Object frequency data
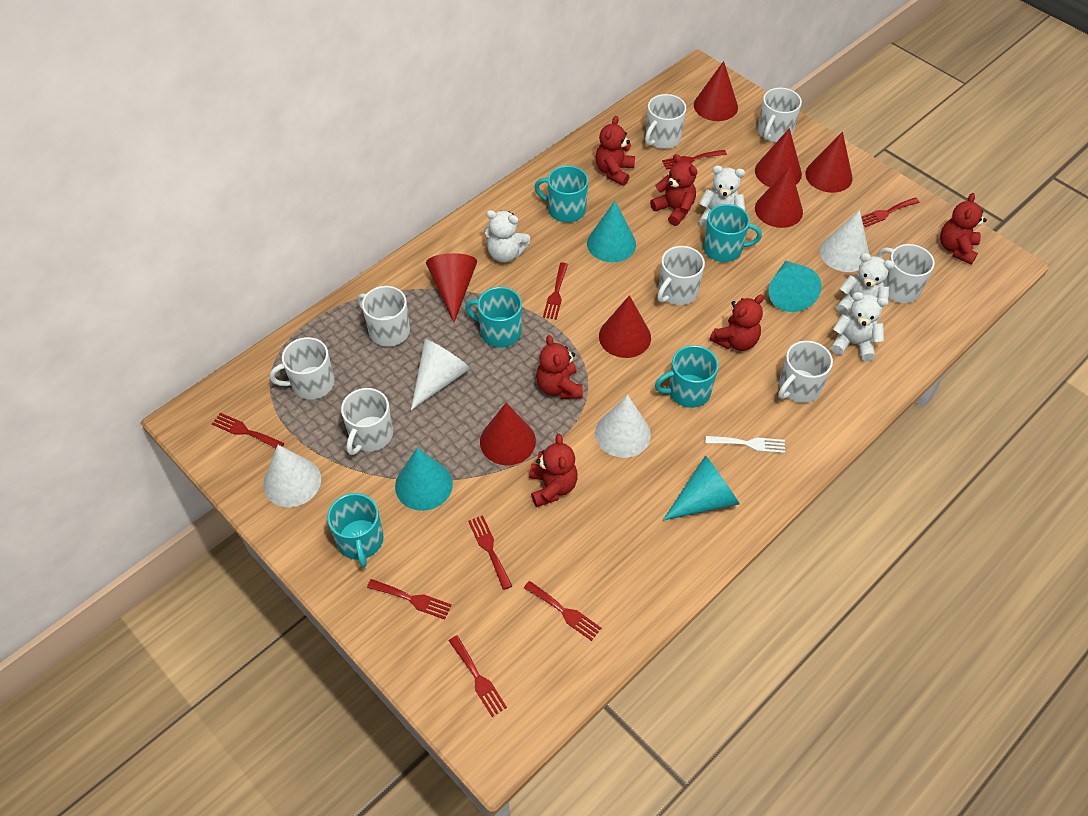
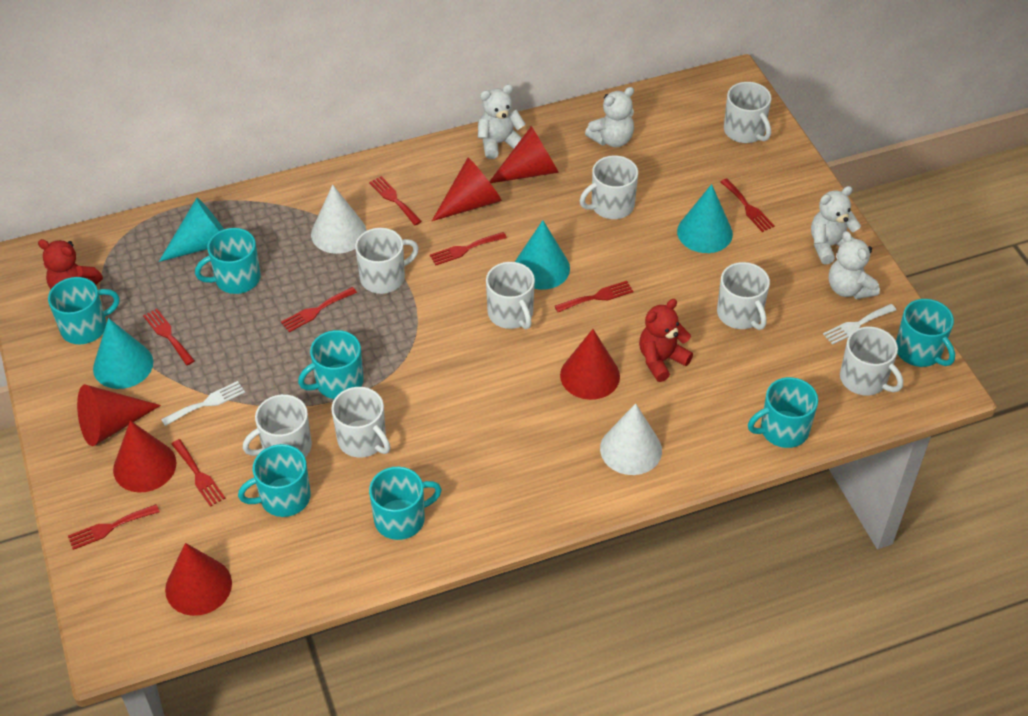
red cone: [426,253,477,322] [480,403,536,465] [599,295,651,358] [694,61,738,121] [755,128,802,187] [755,166,803,228] [805,131,853,193] = 7 -> [77,384,161,446] [113,421,177,492] [165,543,232,616] [432,158,502,221] [489,126,559,183] [560,329,620,400] = 6
red teddy bear: [529,434,578,507] [536,335,583,399] [595,116,635,186] [650,154,697,226] [710,294,764,351] [940,193,987,265] = 6 -> [38,239,103,289] [639,299,693,382] = 2
turquoise mug: [327,493,384,568] [465,287,522,348] [534,166,588,223] [655,345,718,408] [703,204,762,262] = 5 -> [48,277,120,344] [195,228,260,294] [238,444,311,517] [298,330,364,399] [369,467,442,540] [748,377,818,448] [896,299,955,367] = 7
white cone: [263,445,321,507] [411,339,470,410] [595,395,651,458] [820,210,869,272] = 4 -> [311,185,367,254] [600,403,662,475] = 2
white fork: [706,436,785,453] = 1 -> [161,381,245,426] [823,304,896,345] = 2

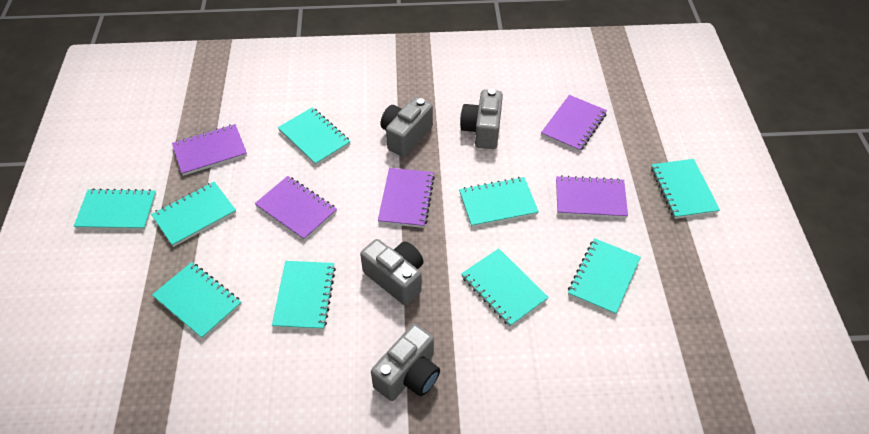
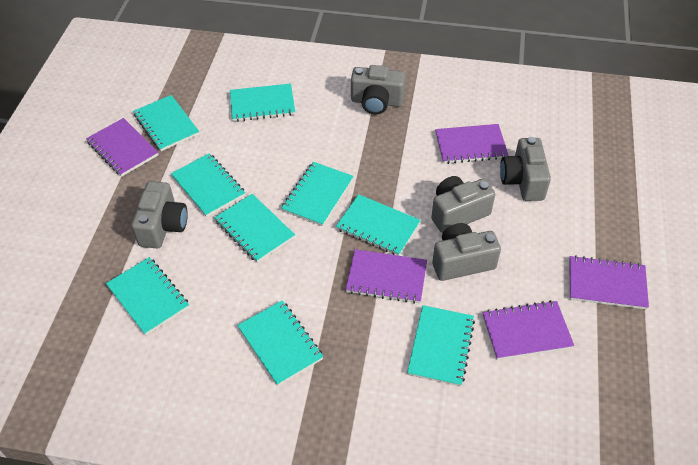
grey camera: [360,239,424,305] [371,324,440,401] [381,97,433,157] [460,89,503,149] = 4 -> [131,181,188,248] [351,65,405,114] [431,176,495,233] [432,223,501,281] [500,137,551,201] = 5

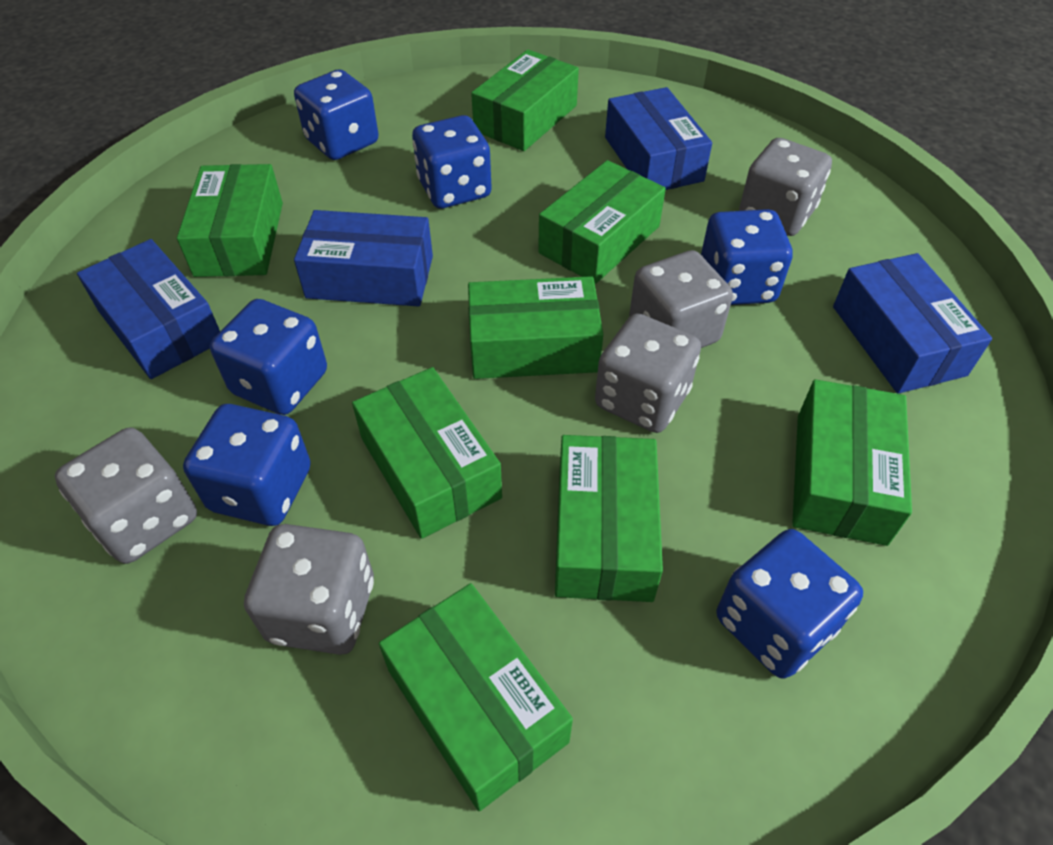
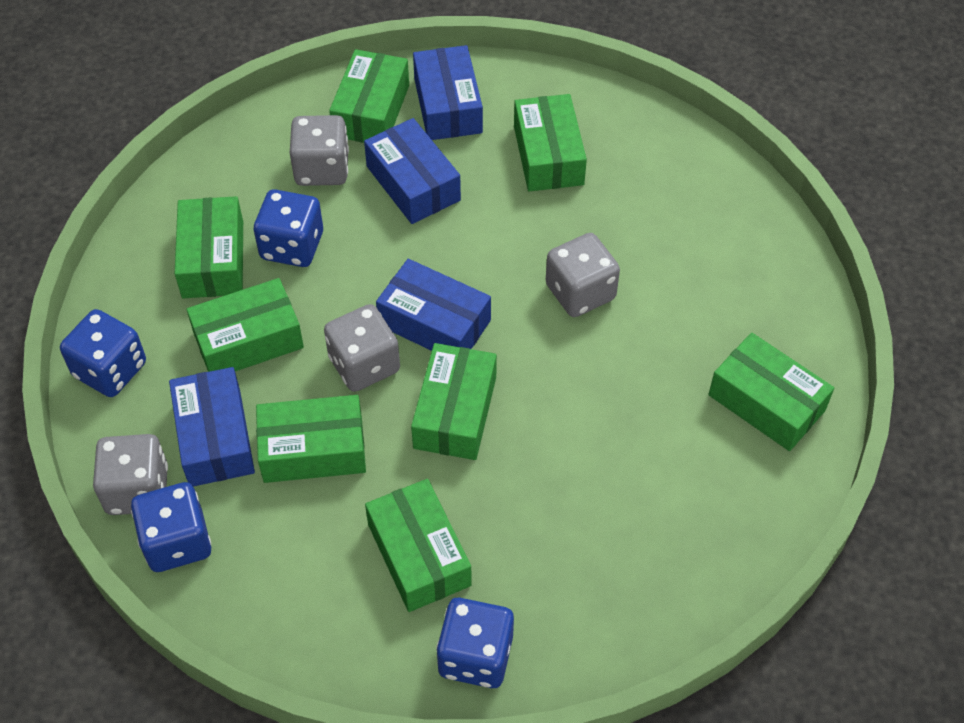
blue dice: [183,404,311,526] [210,299,327,415] [294,69,379,160] [412,115,492,209] [701,209,793,305] [717,529,863,679] = 6 -> [60,309,146,397] [131,482,211,572] [254,189,323,267] [436,598,514,688] = 4
grey dice: [55,428,197,564] [244,524,374,655] [595,313,701,433] [629,250,733,348] [739,138,832,236] = 5 -> [93,434,168,515] [290,115,349,186] [324,304,400,392] [546,233,620,317] = 4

WHAT YOU WILL DO: Go over the data above and copy every line that has the word "dice" in it.

ANSWER BOX:
blue dice: [183,404,311,526] [210,299,327,415] [294,69,379,160] [412,115,492,209] [701,209,793,305] [717,529,863,679] = 6 -> [60,309,146,397] [131,482,211,572] [254,189,323,267] [436,598,514,688] = 4
grey dice: [55,428,197,564] [244,524,374,655] [595,313,701,433] [629,250,733,348] [739,138,832,236] = 5 -> [93,434,168,515] [290,115,349,186] [324,304,400,392] [546,233,620,317] = 4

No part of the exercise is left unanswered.